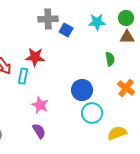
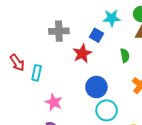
gray cross: (48, 19) -> (59, 31), moved
blue square: (66, 30) -> (96, 35), moved
red star: (35, 57) -> (82, 54), moved, turned -30

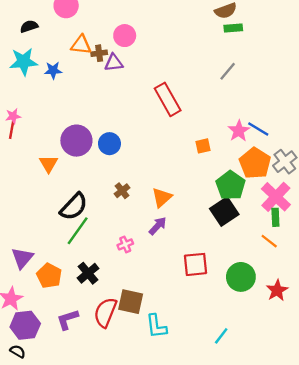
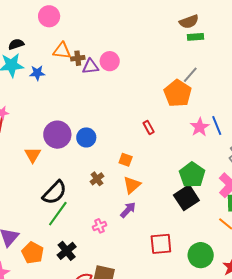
black semicircle: (29, 26) -> (16, 44), moved
pink circle: (125, 36) -> (110, 61), moved
red rectangle: (168, 99) -> (149, 127), moved, size x0.5
blue line: (258, 129) -> (217, 126), turned 36
orange square: (203, 146) -> (126, 160), moved, turned 32
orange pentagon: (255, 163) -> (178, 93), moved

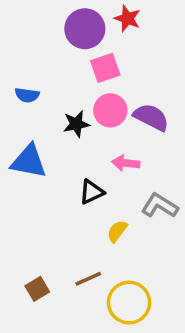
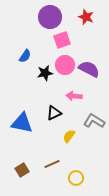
red star: (127, 19) -> (86, 17), moved
blue semicircle: (27, 95) -> (25, 56), moved, turned -64
blue triangle: (29, 161) -> (22, 123), moved
yellow circle: (129, 303) -> (76, 178), size x0.6

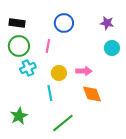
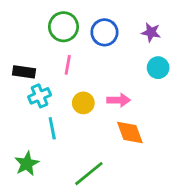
black rectangle: (17, 23) -> (24, 72), moved
blue circle: (64, 23) -> (104, 32), moved
green circle: (19, 46) -> (64, 27), moved
cyan line: (50, 93) -> (52, 128), moved

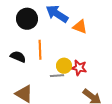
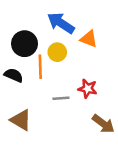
black circle: (27, 19) -> (25, 44), moved
yellow circle: (64, 66) -> (57, 52), moved

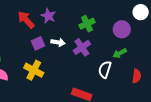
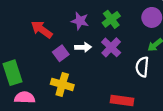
purple star: (48, 16) -> (80, 21), moved

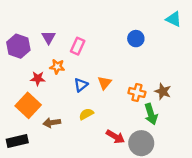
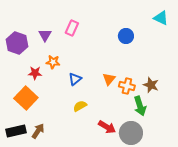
pink rectangle: (78, 46) -> (72, 28), moved
orange triangle: (105, 83) -> (109, 79), moved
brown arrow: (52, 123) -> (38, 131), moved, turned 133

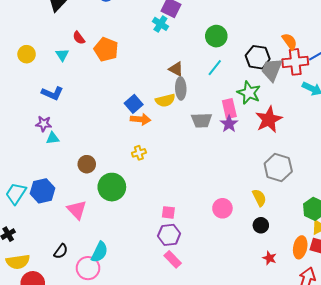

> **EXERCISE INSTRUCTIONS**: Would you output the data exactly, without any of its images?

> **RESPONSE**:
gray cross: (48, 19) -> (59, 31), moved
blue square: (66, 30) -> (96, 35), moved
red star: (35, 57) -> (82, 54), moved, turned -30

black semicircle: (29, 26) -> (16, 44), moved
pink circle: (125, 36) -> (110, 61), moved
red rectangle: (168, 99) -> (149, 127), moved, size x0.5
blue line: (258, 129) -> (217, 126), turned 36
orange square: (203, 146) -> (126, 160), moved, turned 32
orange pentagon: (255, 163) -> (178, 93), moved

red star: (127, 19) -> (86, 17), moved
blue semicircle: (27, 95) -> (25, 56), moved, turned -64
blue triangle: (29, 161) -> (22, 123), moved
yellow circle: (129, 303) -> (76, 178), size x0.6

black rectangle: (17, 23) -> (24, 72), moved
blue circle: (64, 23) -> (104, 32), moved
green circle: (19, 46) -> (64, 27), moved
cyan line: (50, 93) -> (52, 128), moved

black circle: (27, 19) -> (25, 44), moved
yellow circle: (64, 66) -> (57, 52), moved

purple star: (48, 16) -> (80, 21), moved

pink rectangle: (78, 46) -> (72, 28), moved
orange triangle: (105, 83) -> (109, 79), moved
brown arrow: (52, 123) -> (38, 131), moved, turned 133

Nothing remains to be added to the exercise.